***** DATA EXCERPTS

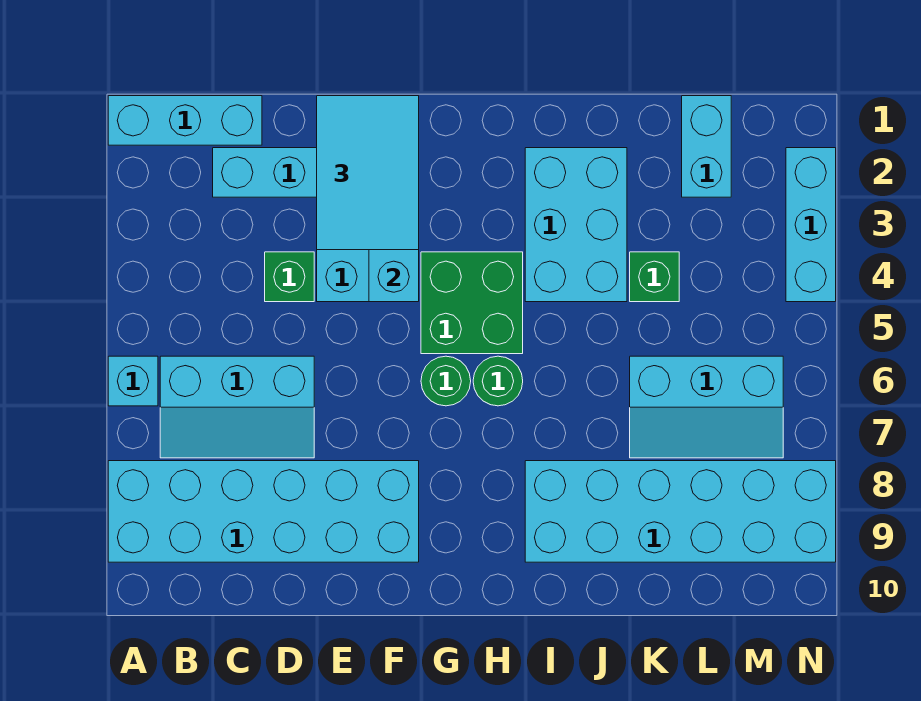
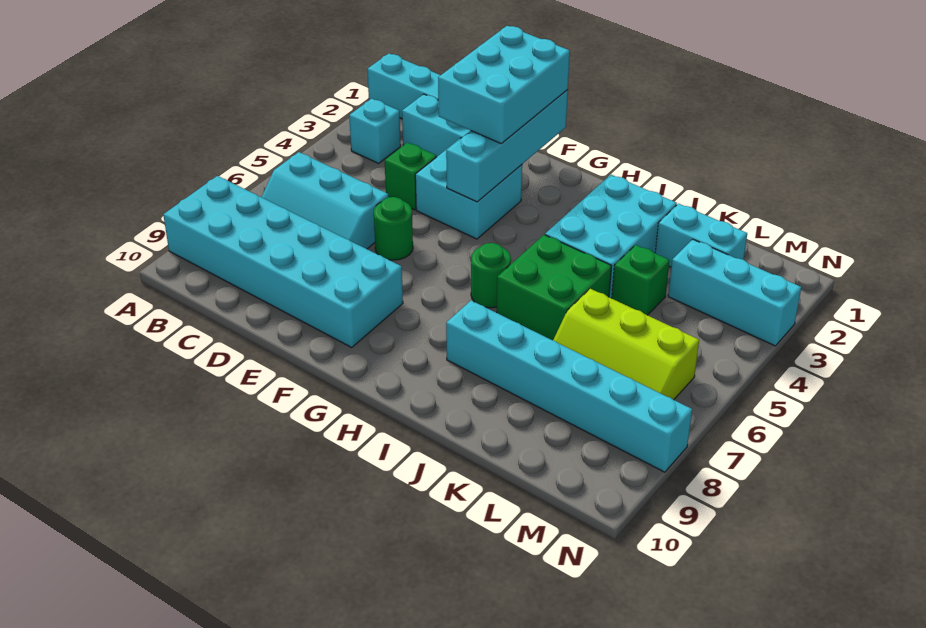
cyan brick A6 level 1 -> cyan brick B3 level 1
cyan tile E1:F3 level 3 -> cyan brick E1:F3 level 3
green brick G4:H5 level 1 -> green brick I5:J6 level 1
green round brick G6 level 1 -> green round brick E6 level 1
cyan brick I8:N9 level 1 -> cyan brick I8:N8 level 1
cyan slope K6:M7 level 1 top 6 -> lime slope K6:M7 level 1 top 6
cyan brick L1:L2 level 1 -> cyan brick K2:L2 level 1
cyan brick N2:N4 level 1 -> cyan brick L3:N3 level 1

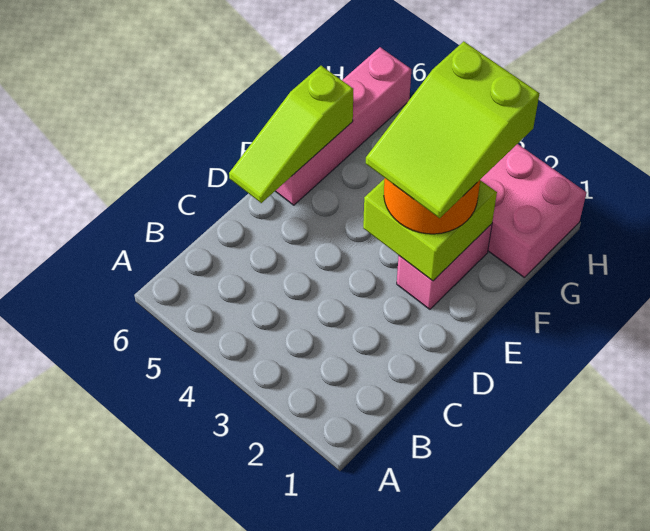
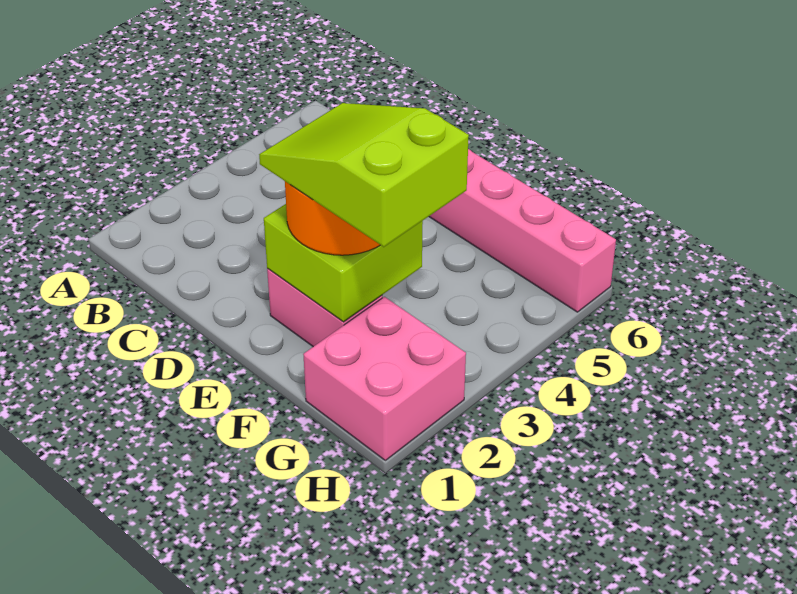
lime slope D6:F6 level 2 top F -> none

**********

Print the records again exactly, without the pictures.

cyan brick A6 level 1 -> cyan brick B3 level 1
cyan tile E1:F3 level 3 -> cyan brick E1:F3 level 3
green brick G4:H5 level 1 -> green brick I5:J6 level 1
green round brick G6 level 1 -> green round brick E6 level 1
cyan brick I8:N9 level 1 -> cyan brick I8:N8 level 1
cyan slope K6:M7 level 1 top 6 -> lime slope K6:M7 level 1 top 6
cyan brick L1:L2 level 1 -> cyan brick K2:L2 level 1
cyan brick N2:N4 level 1 -> cyan brick L3:N3 level 1

lime slope D6:F6 level 2 top F -> none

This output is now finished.